* EXERCISE DIRECTIONS
Please give back, word for word, only the lines starting at the one containing "L2: none -> 33mH (GND, Y3)" and ending at the one containing "U12: NOR 74LS02" within the material below.

* DATASET EXCERPTS
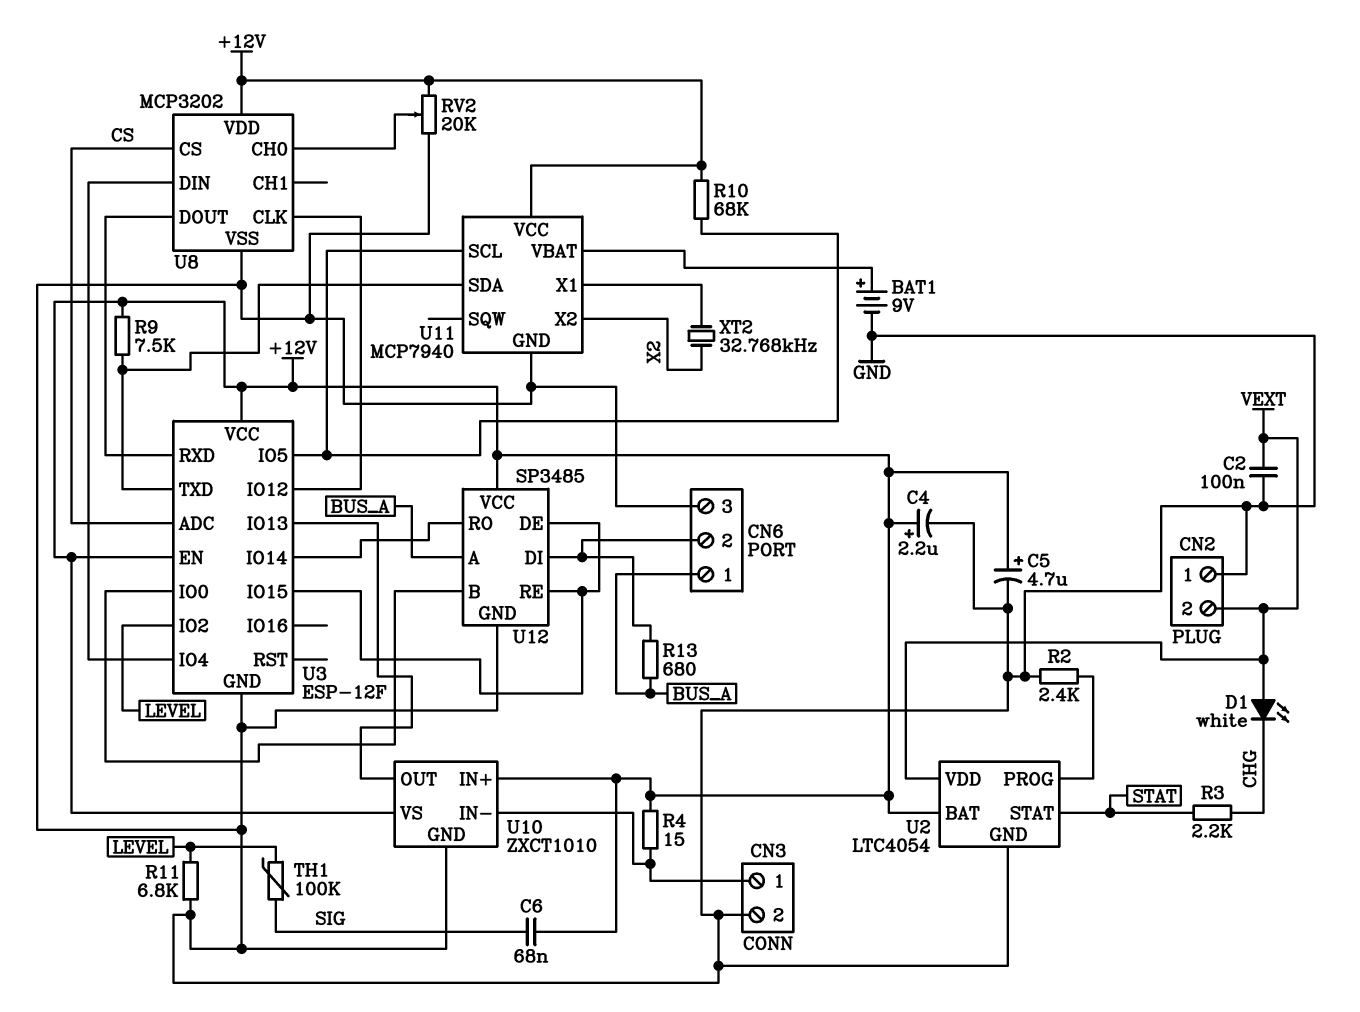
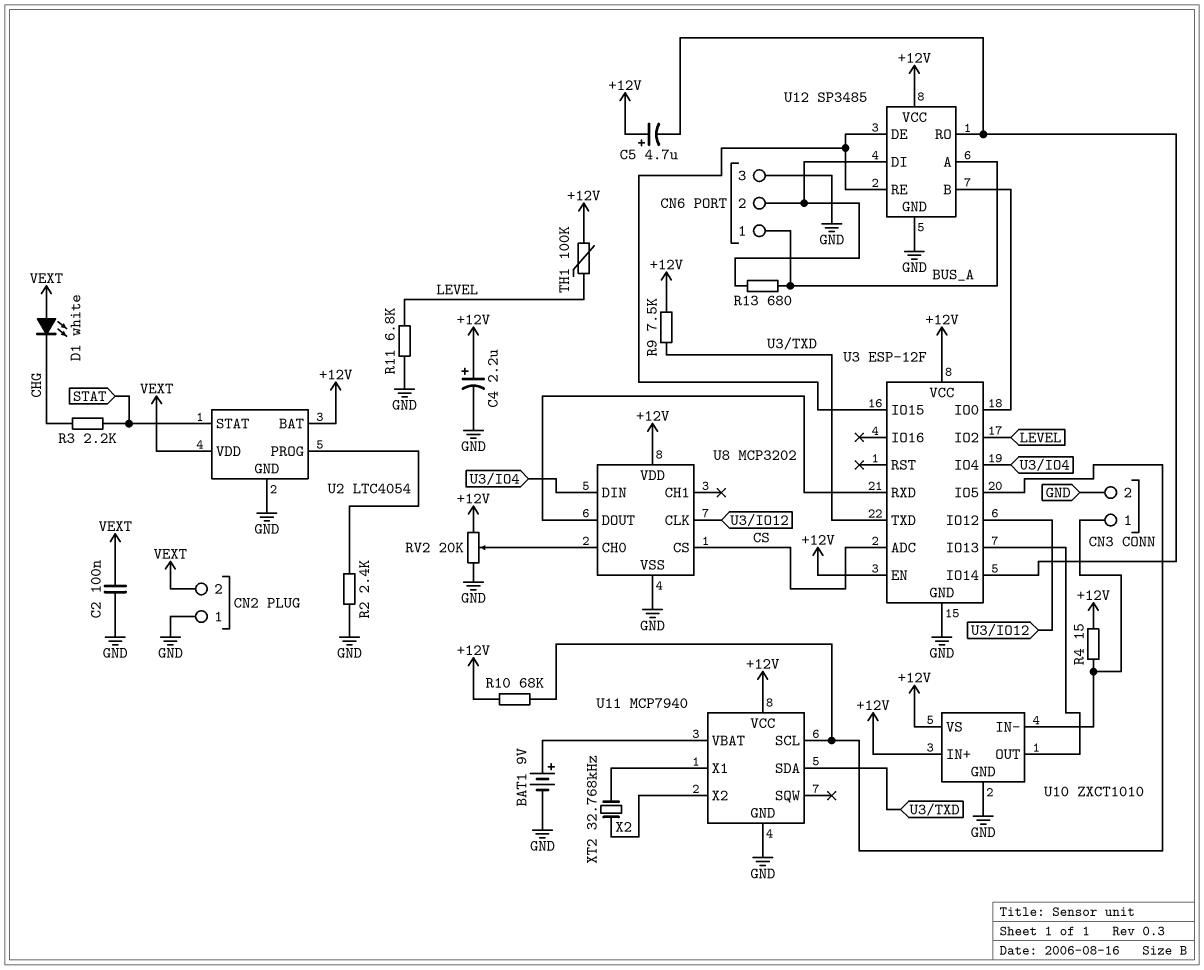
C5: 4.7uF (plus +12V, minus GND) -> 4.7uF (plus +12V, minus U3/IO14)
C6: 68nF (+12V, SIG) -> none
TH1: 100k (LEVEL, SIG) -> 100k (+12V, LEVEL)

---

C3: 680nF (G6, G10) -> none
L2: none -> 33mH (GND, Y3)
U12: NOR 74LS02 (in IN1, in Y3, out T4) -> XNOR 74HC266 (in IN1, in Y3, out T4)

--

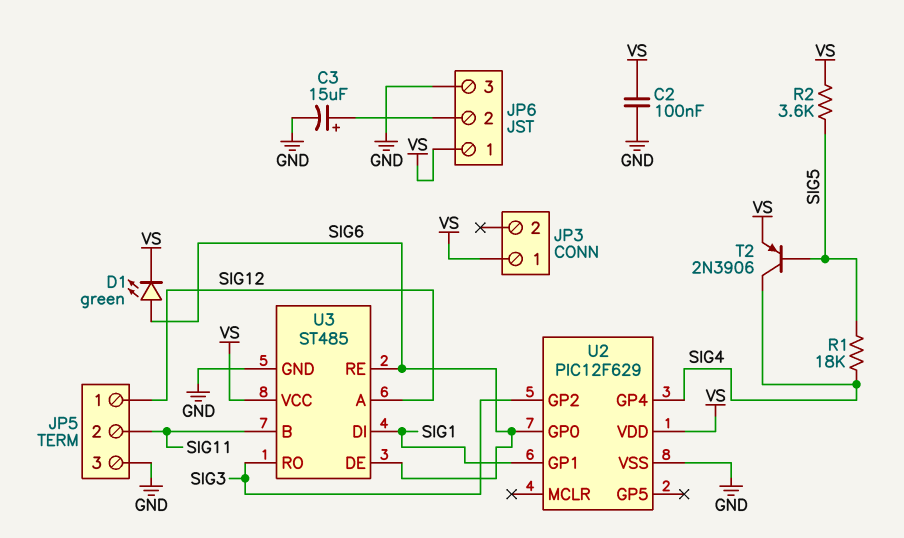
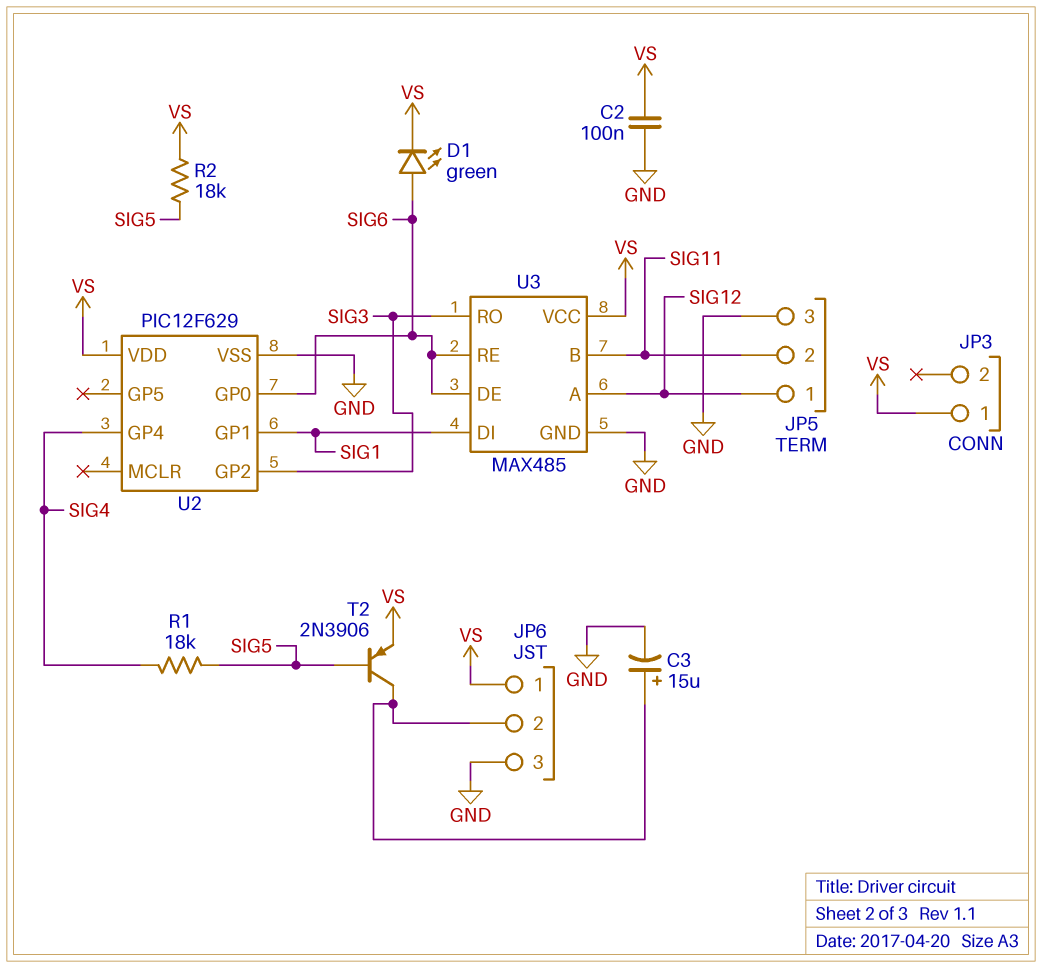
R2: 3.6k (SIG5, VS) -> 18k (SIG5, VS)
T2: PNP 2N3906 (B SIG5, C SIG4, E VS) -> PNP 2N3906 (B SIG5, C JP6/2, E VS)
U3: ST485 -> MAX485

* FINISHED TASK
L2: none -> 33mH (GND, Y3)
U12: NOR 74LS02 (in IN1, in Y3, out T4) -> XNOR 74HC266 (in IN1, in Y3, out T4)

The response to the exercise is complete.